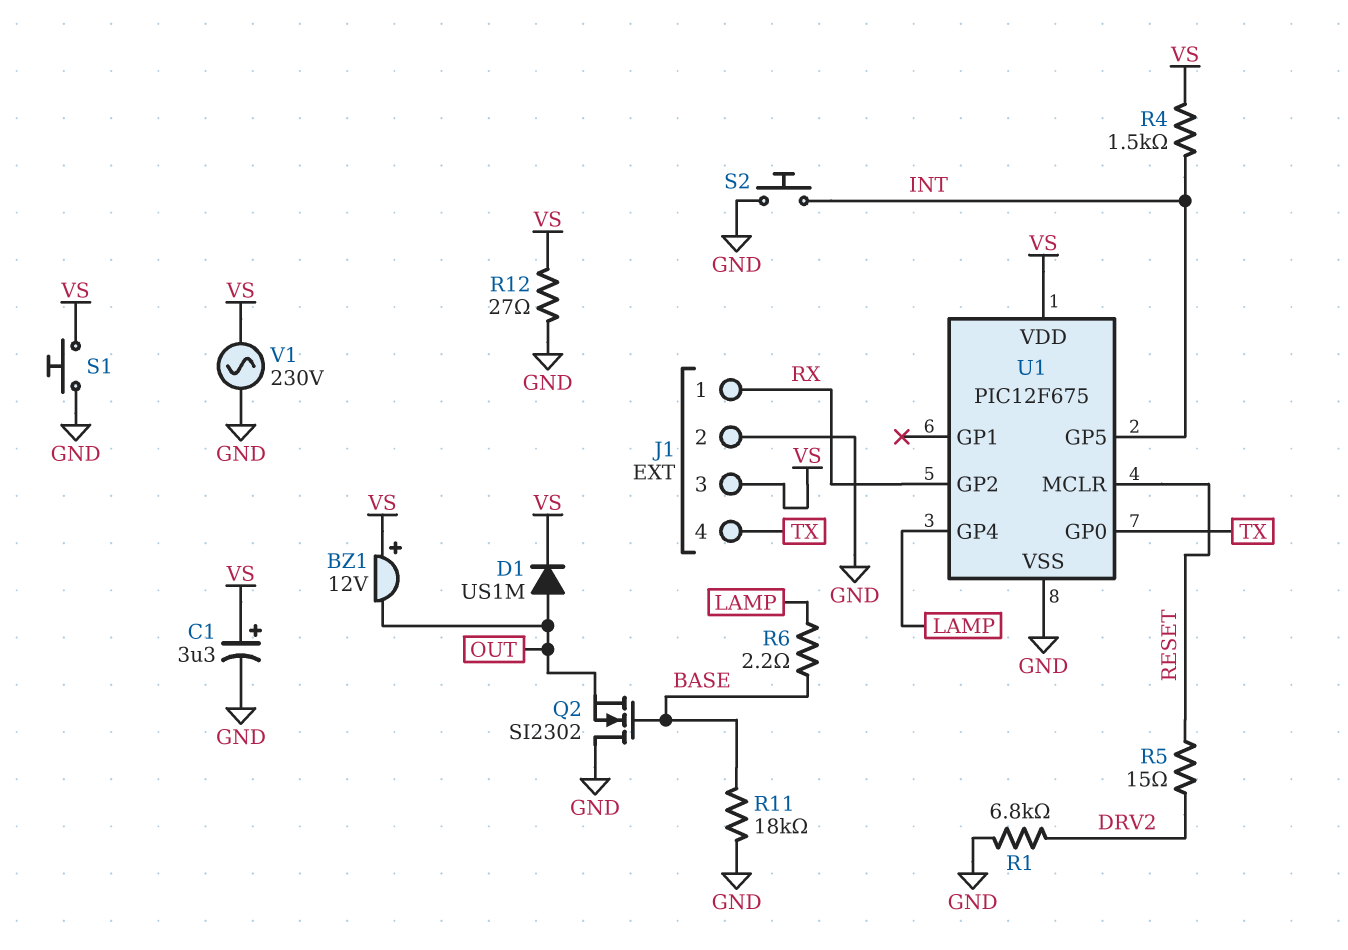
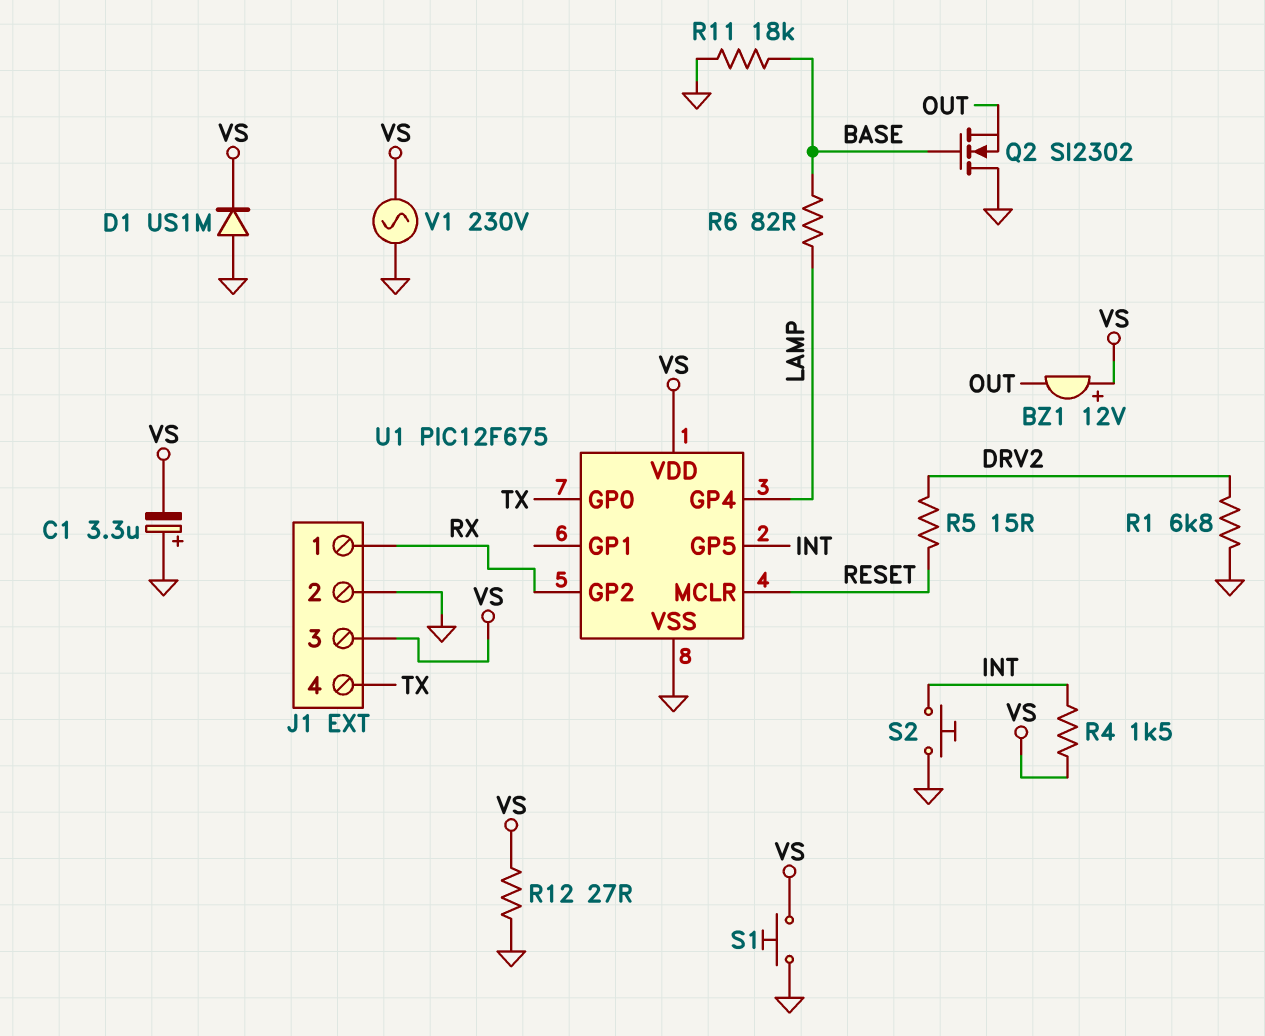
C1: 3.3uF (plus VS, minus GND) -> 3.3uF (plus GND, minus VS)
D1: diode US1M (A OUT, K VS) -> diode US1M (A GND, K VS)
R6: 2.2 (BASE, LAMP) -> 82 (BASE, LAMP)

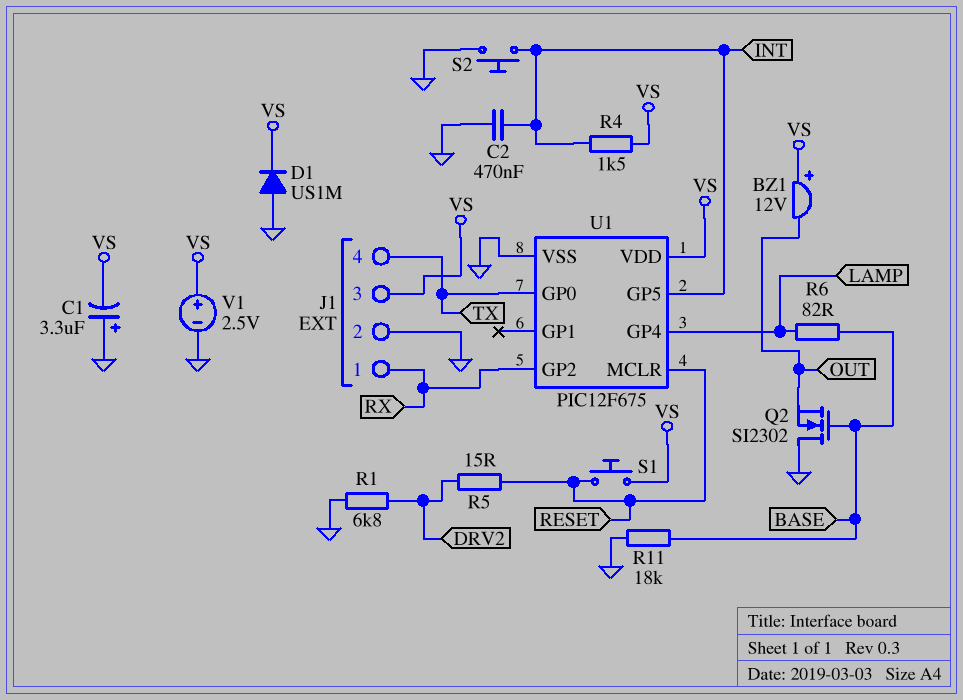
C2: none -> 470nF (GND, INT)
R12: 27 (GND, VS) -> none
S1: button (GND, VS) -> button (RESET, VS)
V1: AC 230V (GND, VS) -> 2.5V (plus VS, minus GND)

-=-=-=-=-

■ **What you should do**
Apart from the images, every line above needs to be printed again exactly.

■ **Task answer**
C1: 3.3uF (plus VS, minus GND) -> 3.3uF (plus GND, minus VS)
D1: diode US1M (A OUT, K VS) -> diode US1M (A GND, K VS)
R6: 2.2 (BASE, LAMP) -> 82 (BASE, LAMP)

C2: none -> 470nF (GND, INT)
R12: 27 (GND, VS) -> none
S1: button (GND, VS) -> button (RESET, VS)
V1: AC 230V (GND, VS) -> 2.5V (plus VS, minus GND)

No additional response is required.